Data section:
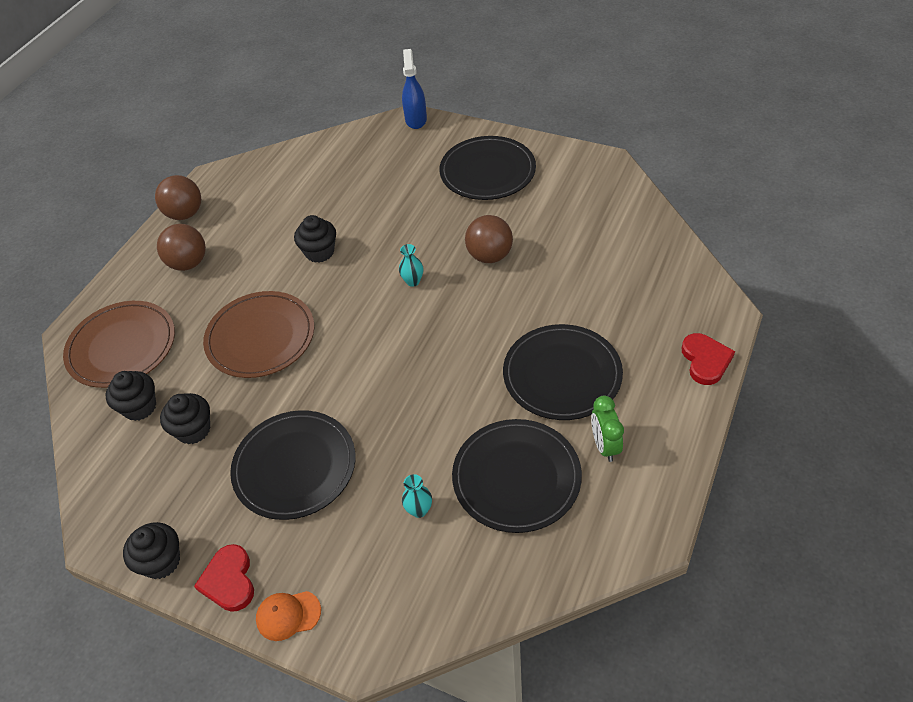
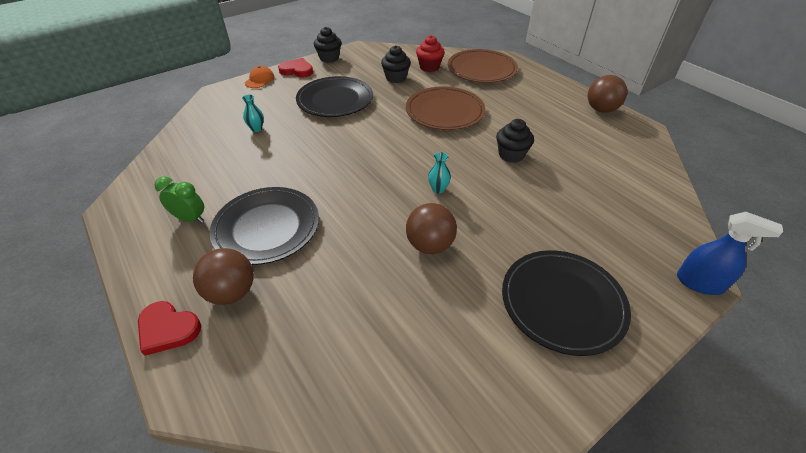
camera: 115 degrees right, 5 degrees down
(140, 407) = (429, 67): black cupcake -> red cupcake
(188, 263) = (541, 101): brown ball -> brown ball (231, 292)
(516, 477) = (225, 170): black plate -> none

Instructions for the task:
Reproduce the data above without a single change, please, but without its pictures.

Task result:
camera: 115 degrees right, 5 degrees down
(140, 407) = (429, 67): black cupcake -> red cupcake
(188, 263) = (541, 101): brown ball -> brown ball (231, 292)
(516, 477) = (225, 170): black plate -> none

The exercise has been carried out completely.